• _Required action_: Among the records, find the lines that hold the string "Dose" and return them.

• _Records shown_:
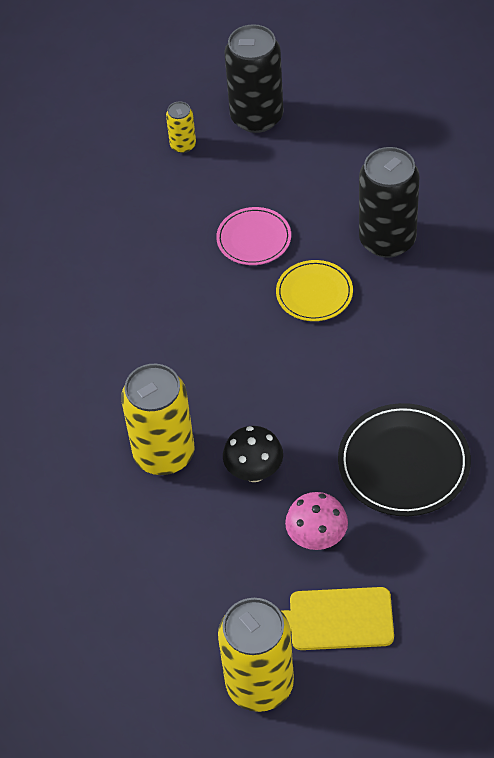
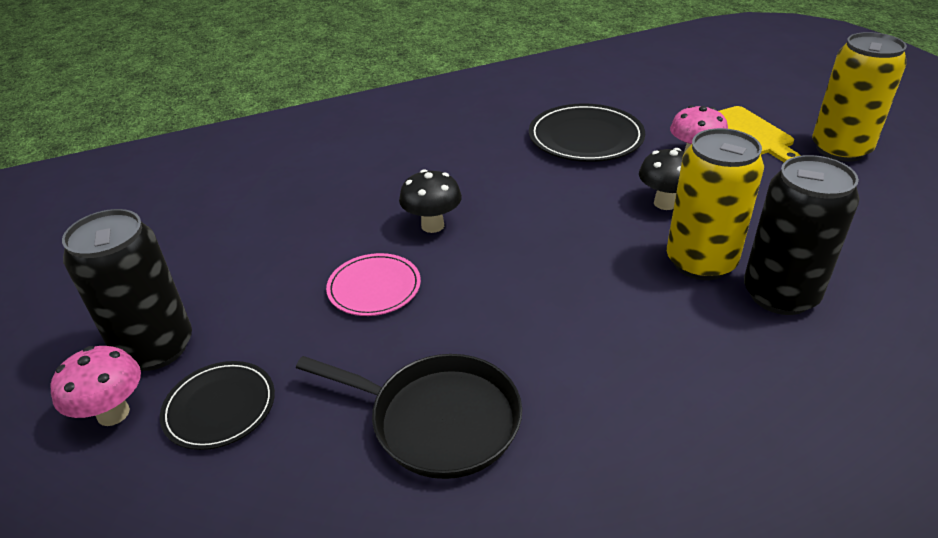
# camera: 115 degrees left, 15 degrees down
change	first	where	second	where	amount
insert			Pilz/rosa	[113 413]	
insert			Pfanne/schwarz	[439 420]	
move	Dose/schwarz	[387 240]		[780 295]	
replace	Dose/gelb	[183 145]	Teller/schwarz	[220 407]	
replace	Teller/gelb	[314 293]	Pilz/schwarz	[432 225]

• _Exercise result_:
move	Dose/schwarz	[387 240]		[780 295]	
replace	Dose/gelb	[183 145]	Teller/schwarz	[220 407]	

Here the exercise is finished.